_What is needed:_
For this exercise, print the listing below exactly, without its pictures.

_Available records:_
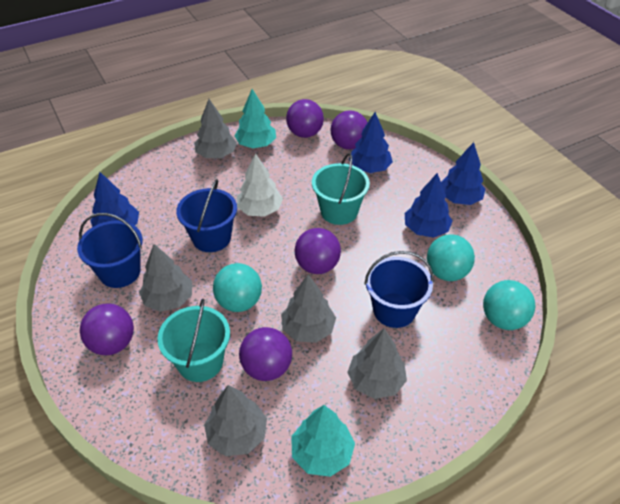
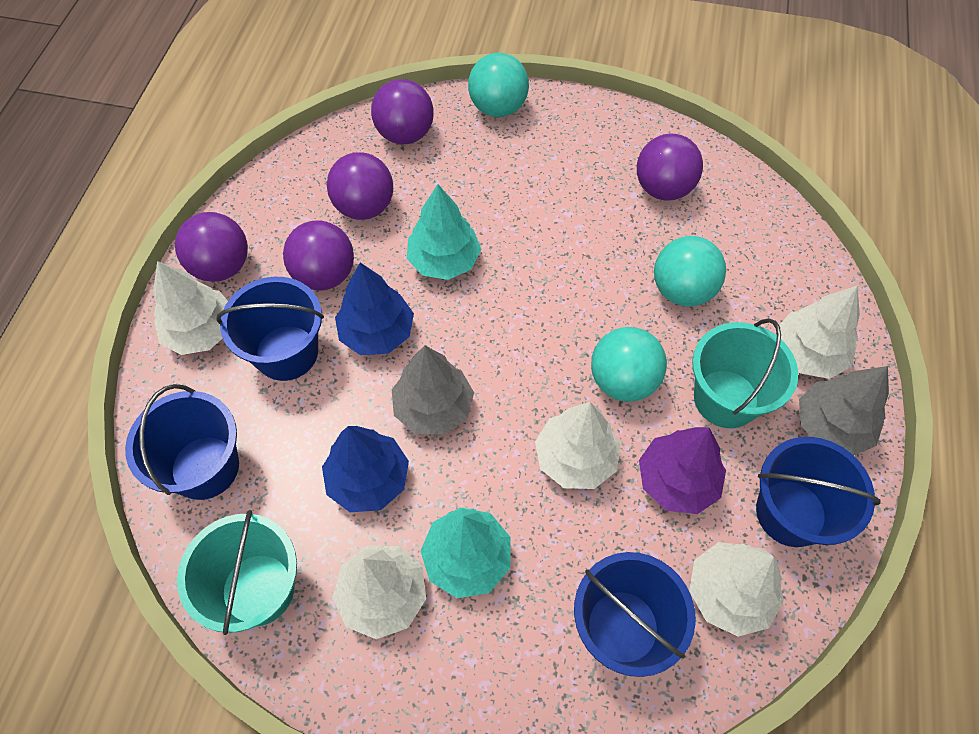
blue bucket: 3 -> 4
blue tree: 4 -> 2
grey tree: 5 -> 2
purple tree: 0 -> 1
white tree: 1 -> 5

_Answer below:_
blue bucket: 3 -> 4
blue tree: 4 -> 2
grey tree: 5 -> 2
purple tree: 0 -> 1
white tree: 1 -> 5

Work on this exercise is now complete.